> **The input**
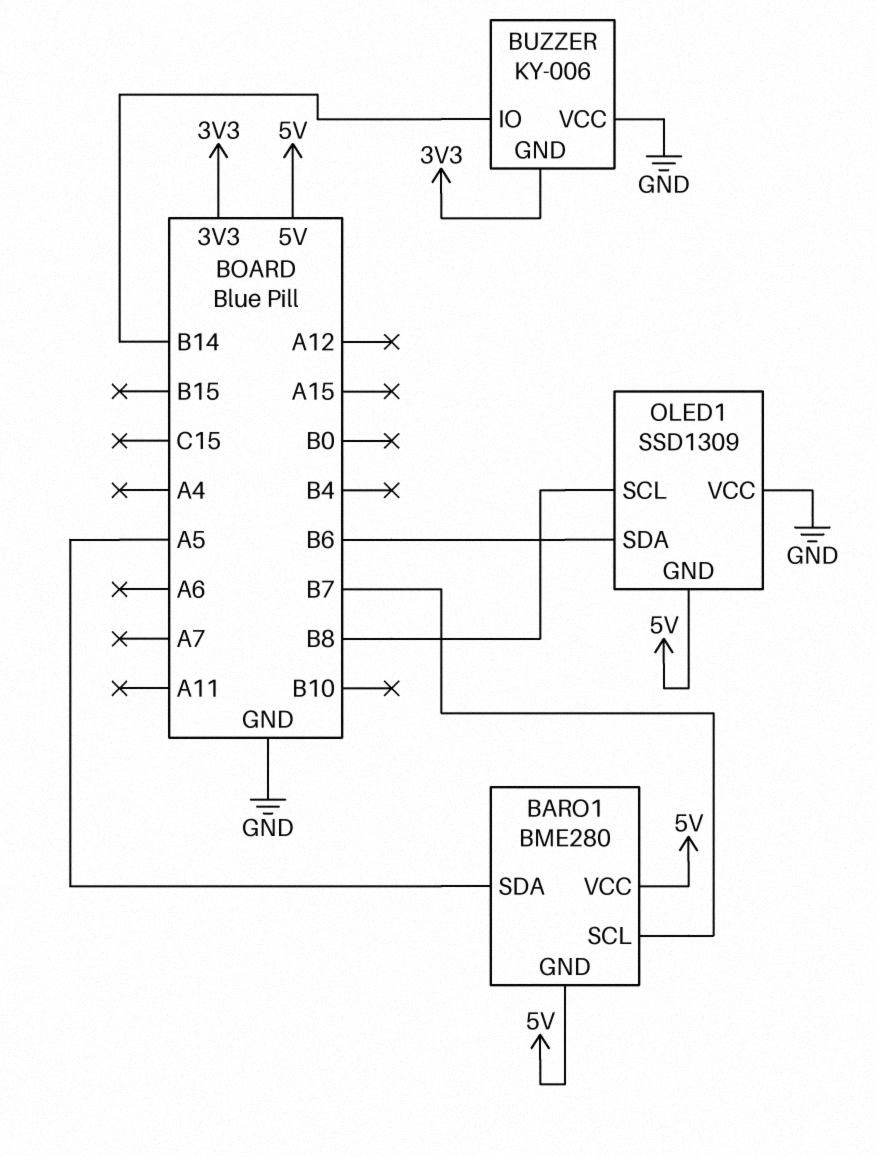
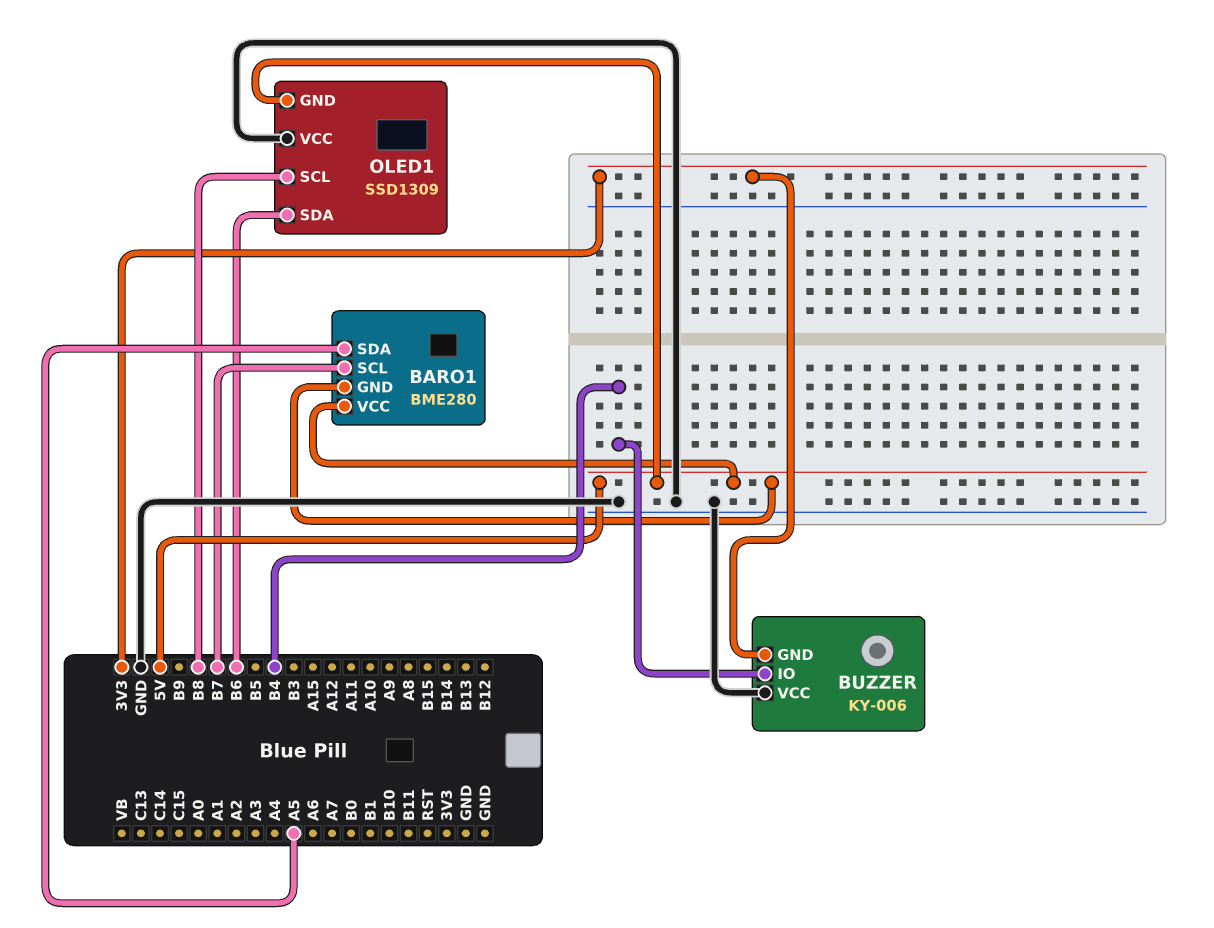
BUZZER pin IO: B14 -> B4

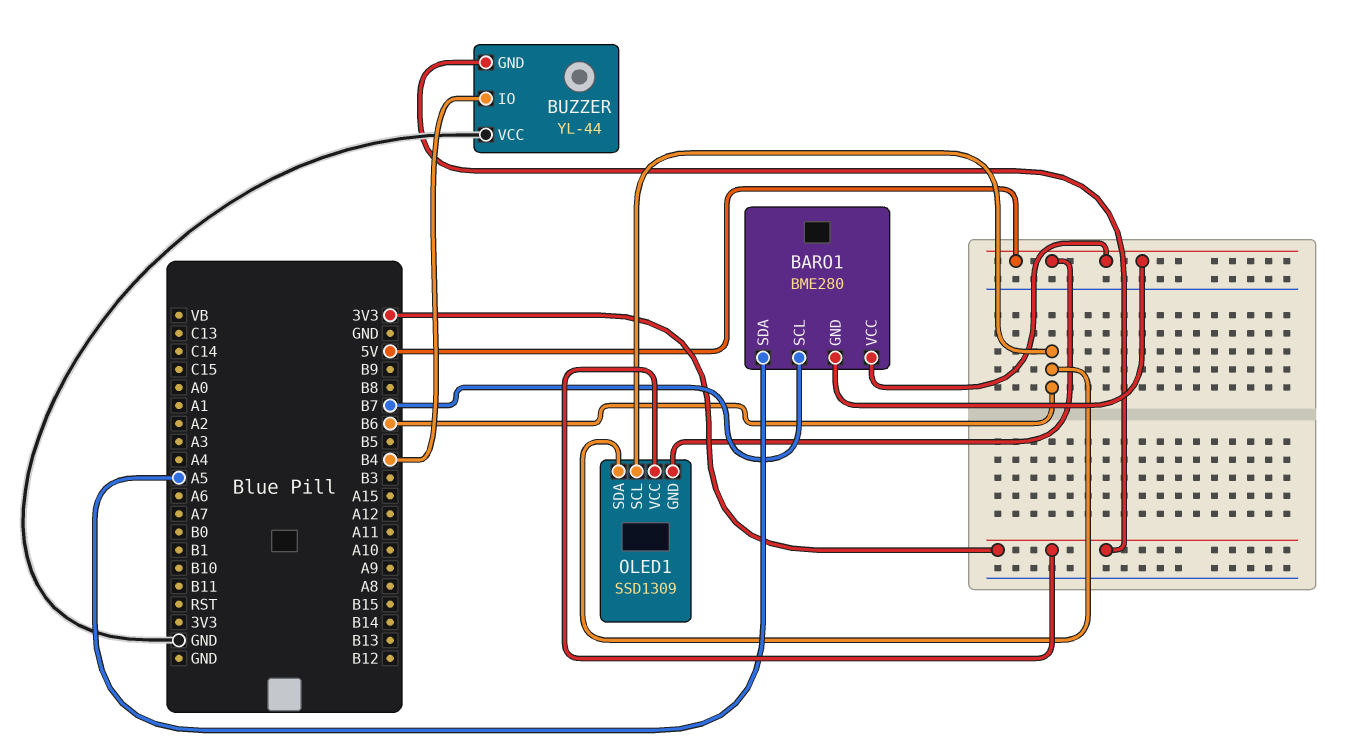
BUZZER: KY-006 -> YL-44
OLED1 pin SCL: B8 -> B6
OLED1 pin VCC: GND -> 3V3

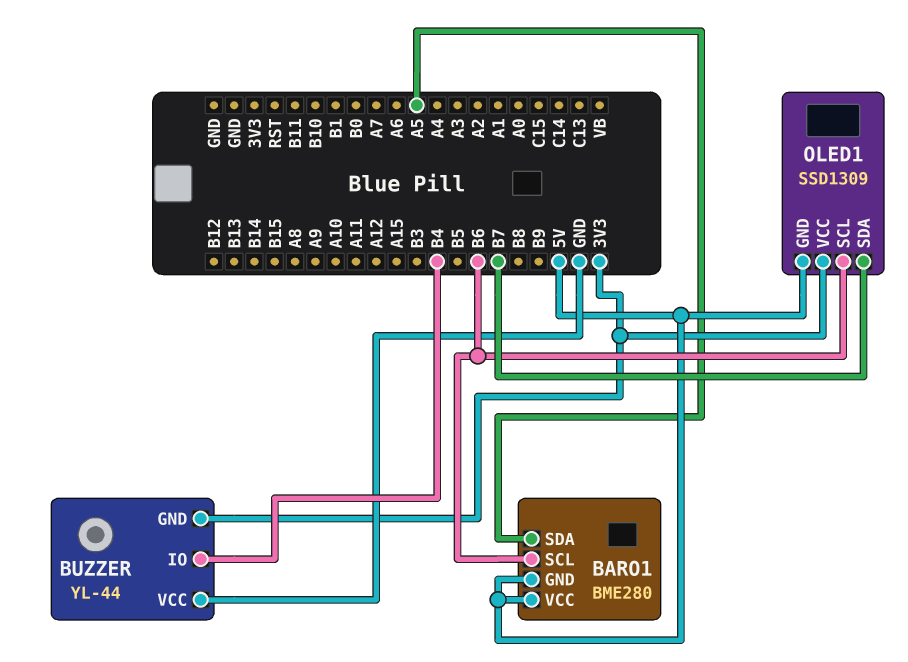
BARO1 pin SCL: B7 -> B6
OLED1 pin SDA: B6 -> B7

> **Requirement**
The pictures in the entries should be left out; output everything else exactly.

> **Answer to the exercise**
BUZZER pin IO: B14 -> B4

BUZZER: KY-006 -> YL-44
OLED1 pin SCL: B8 -> B6
OLED1 pin VCC: GND -> 3V3

BARO1 pin SCL: B7 -> B6
OLED1 pin SDA: B6 -> B7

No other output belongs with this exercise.